- [DATA EXTRACTS]:
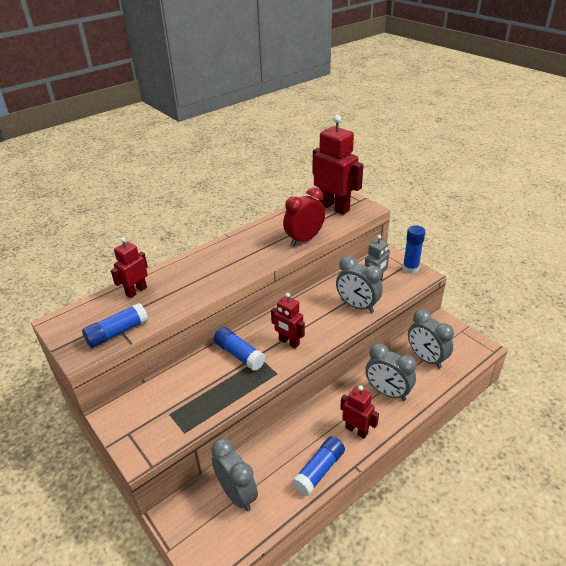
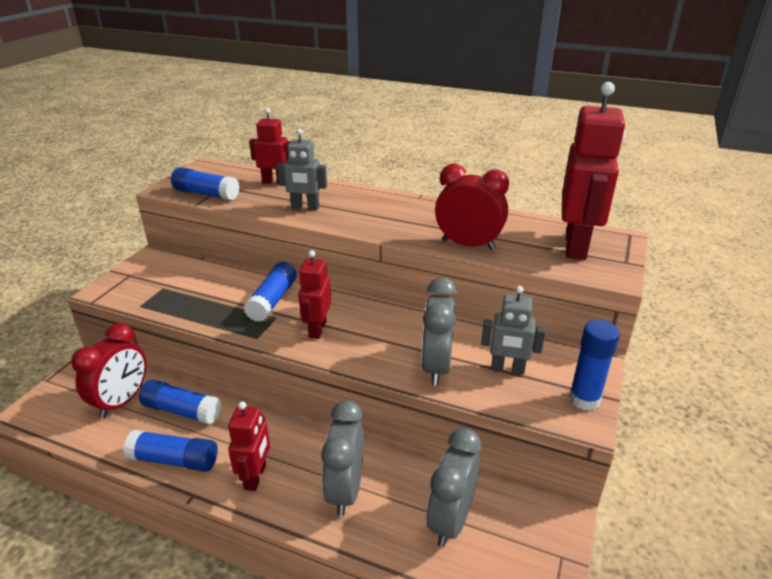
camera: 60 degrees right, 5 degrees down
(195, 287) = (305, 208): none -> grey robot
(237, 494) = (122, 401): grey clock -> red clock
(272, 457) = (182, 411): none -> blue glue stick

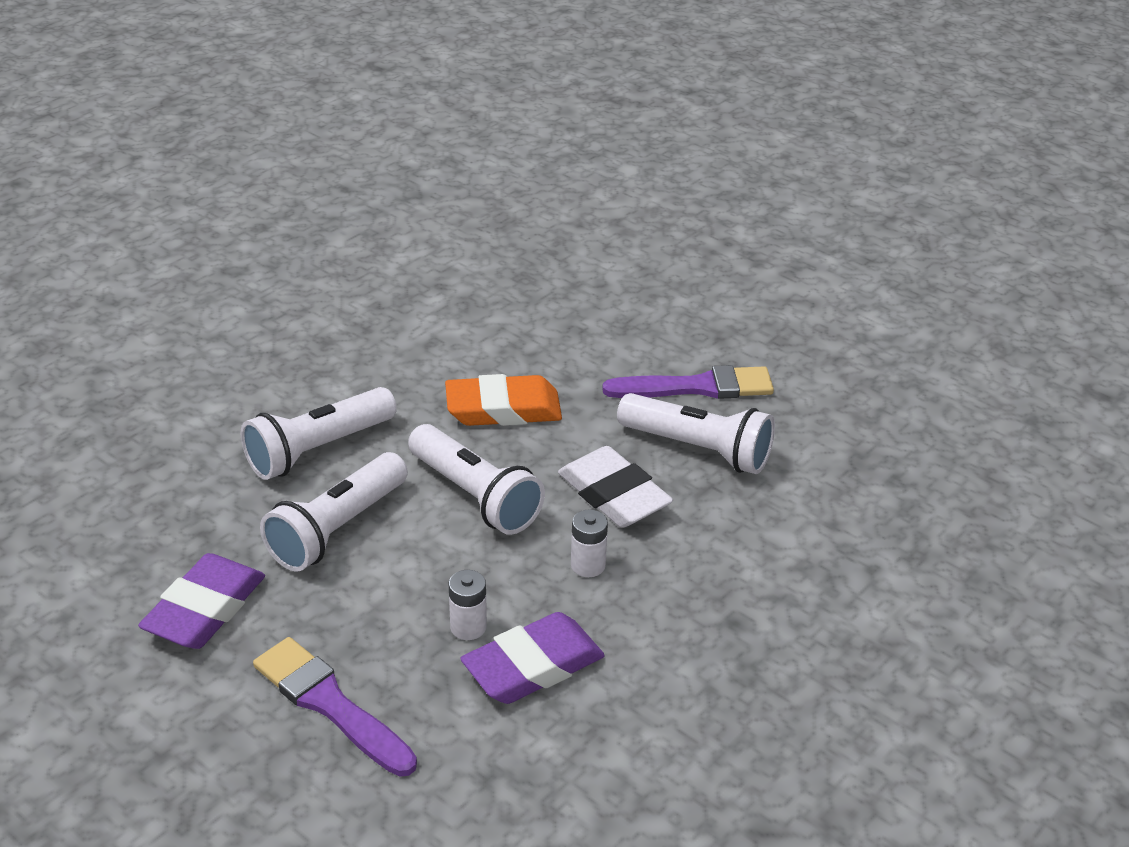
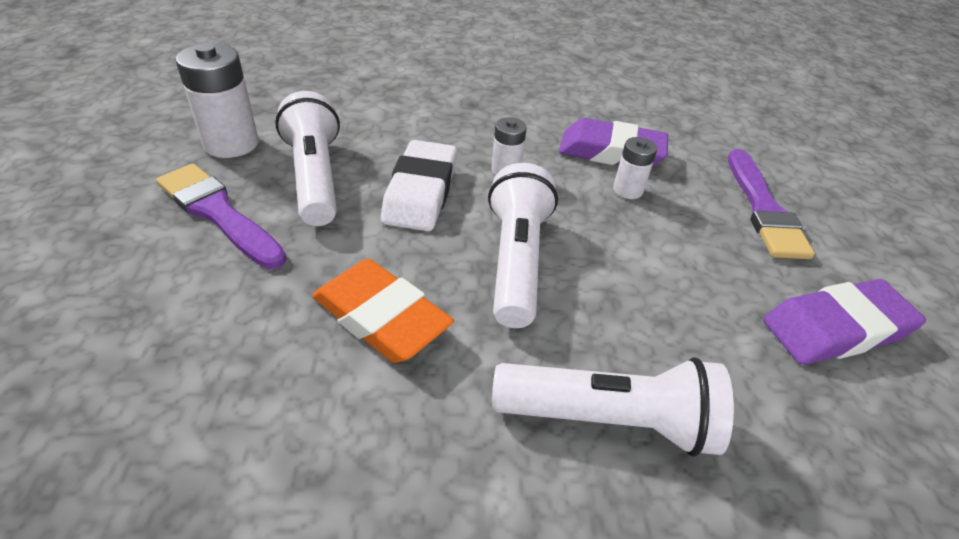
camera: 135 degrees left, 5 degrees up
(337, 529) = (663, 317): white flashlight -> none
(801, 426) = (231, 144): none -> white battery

- [DIRECTIONS]:
Work out how many lines of the material above contain "degrees", then write that number alone.

- [TASK ANSWER]:
2